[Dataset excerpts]

★ ★ ★ ★ ★ ★ ★

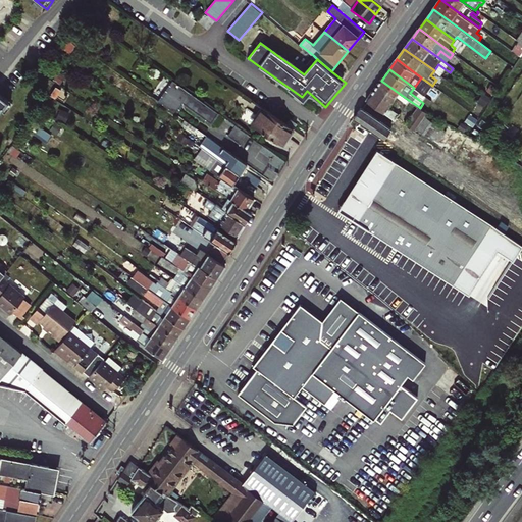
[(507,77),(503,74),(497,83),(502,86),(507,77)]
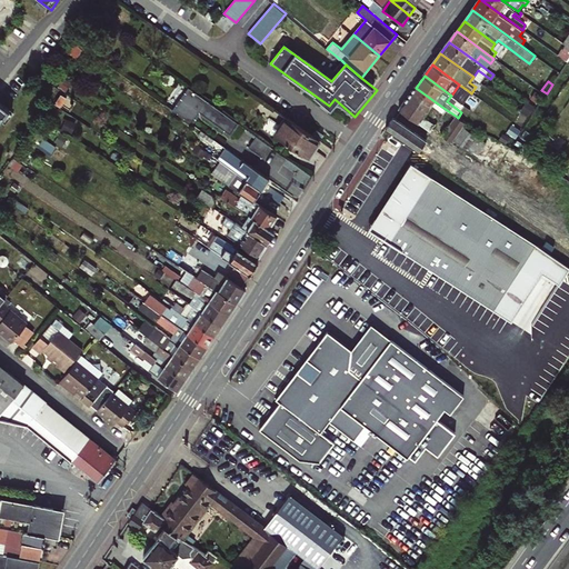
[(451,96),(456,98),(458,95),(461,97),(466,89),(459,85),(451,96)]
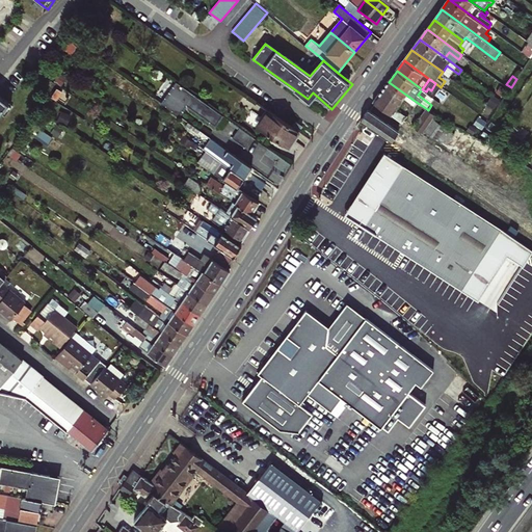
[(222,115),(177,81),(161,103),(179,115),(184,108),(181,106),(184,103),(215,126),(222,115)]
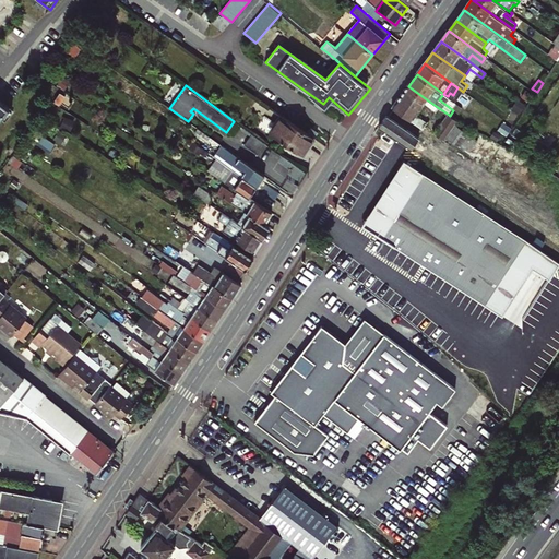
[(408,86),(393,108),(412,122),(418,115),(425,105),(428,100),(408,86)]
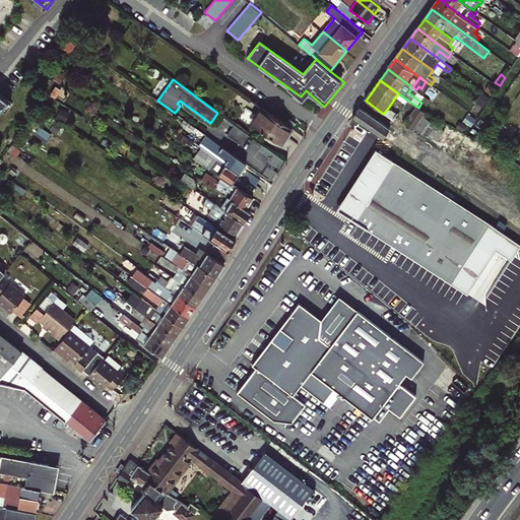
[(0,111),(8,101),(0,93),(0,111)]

★ ★ ★ ★ ★ ★ ★

__Task__:
Repeat the data above in full and exactly. Omit every image.

__Expected output__:
[(507,77),(503,74),(497,83),(502,86),(507,77)]
[(451,96),(456,98),(458,95),(461,97),(466,89),(459,85),(451,96)]
[(222,115),(177,81),(161,103),(179,115),(184,108),(181,106),(184,103),(215,126),(222,115)]
[(408,86),(393,108),(412,122),(418,115),(425,105),(428,100),(408,86)]
[(0,111),(8,101),(0,93),(0,111)]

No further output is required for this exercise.